(Extracted data entries)
>> BEGIN

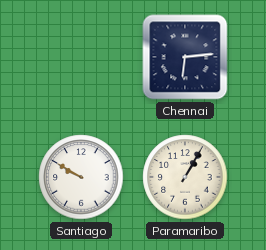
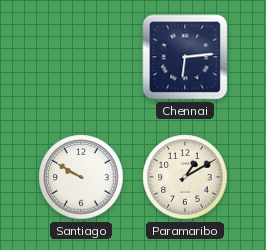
Paramaribo: 1:05 -> 1:10
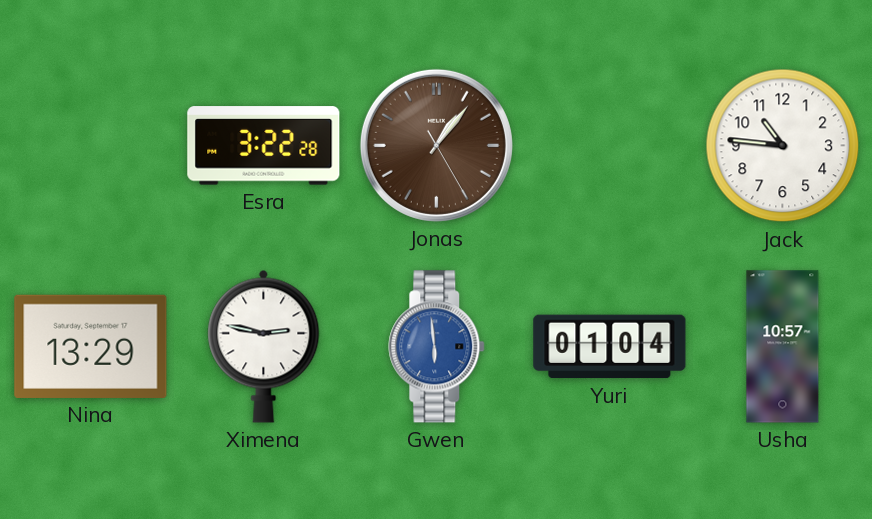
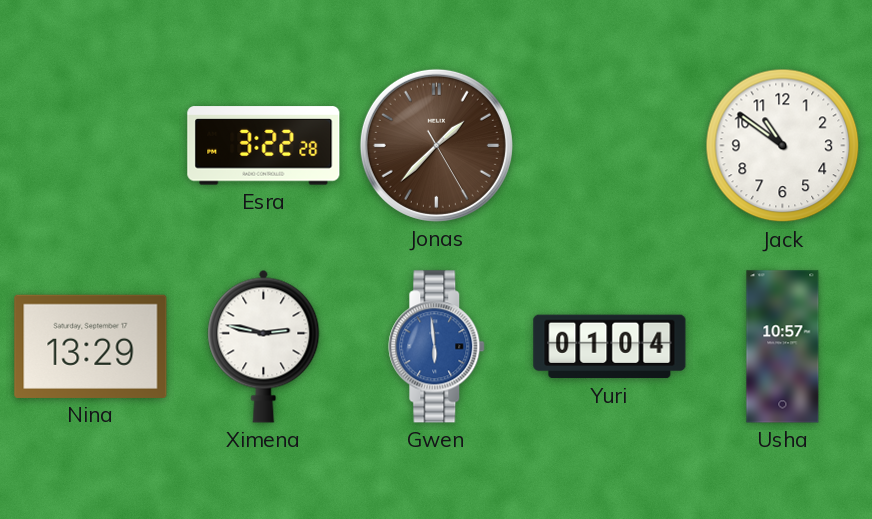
Jonas: 1:06 -> 1:37
Jack: 10:46 -> 10:51
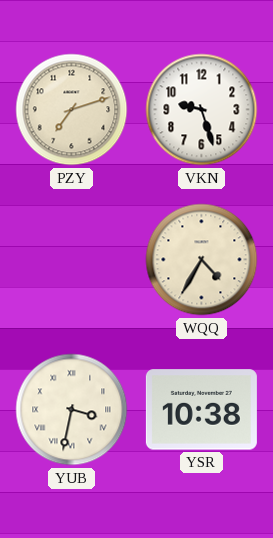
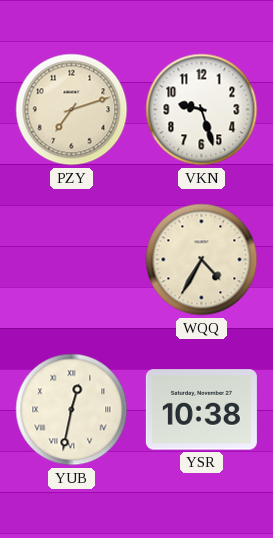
YUB: 3:32 -> 12:32
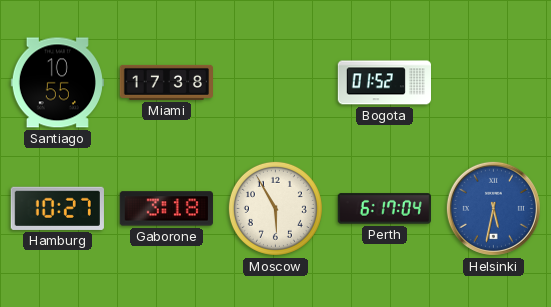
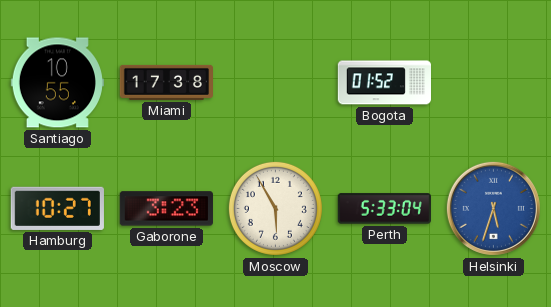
Gaborone: 3:18 -> 3:23
Perth: 6:17 -> 5:33
Helsinki: 5:32 -> 5:33
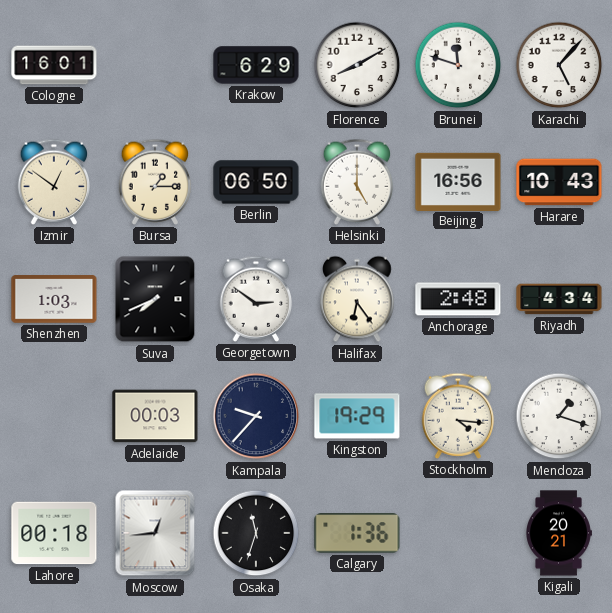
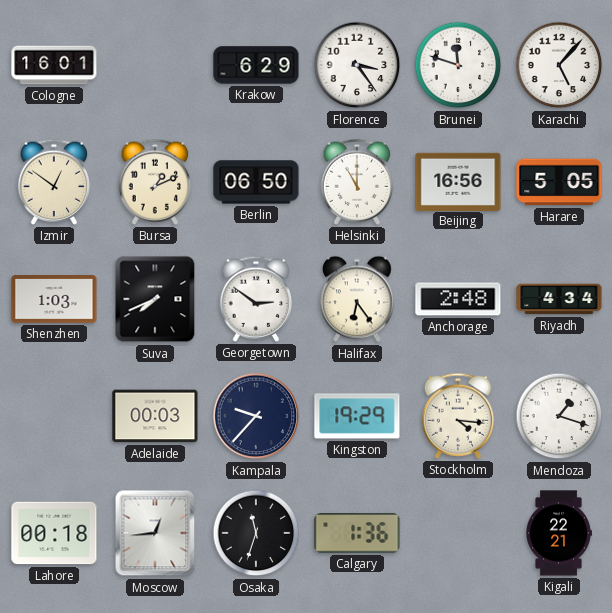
Florence: 8:10 -> 3:24
Bursa: 1:15 -> 1:11
Helsinki: 5:00 -> 11:00
Harare: 10:43 -> 5:05
Kigali: 20:21 -> 22:21
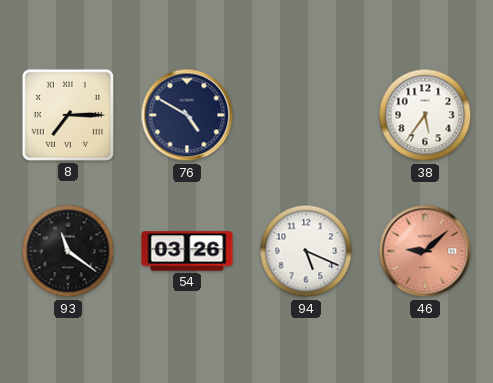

>> END

**EXERCISE DETAILS:** Write out every line of the entries above word for word, omitting the pictures.

**RESPONSE BELOW:**
Paramaribo: 1:05 -> 1:10
Jonas: 1:06 -> 1:37
Jack: 10:46 -> 10:51
YUB: 3:32 -> 12:32
Gaborone: 3:18 -> 3:23
Perth: 6:17 -> 5:33
Helsinki: 5:32 -> 5:33
Florence: 8:10 -> 3:24
Bursa: 1:15 -> 1:11
Helsinki: 5:00 -> 11:00
Harare: 10:43 -> 5:05
Kigali: 20:21 -> 22:21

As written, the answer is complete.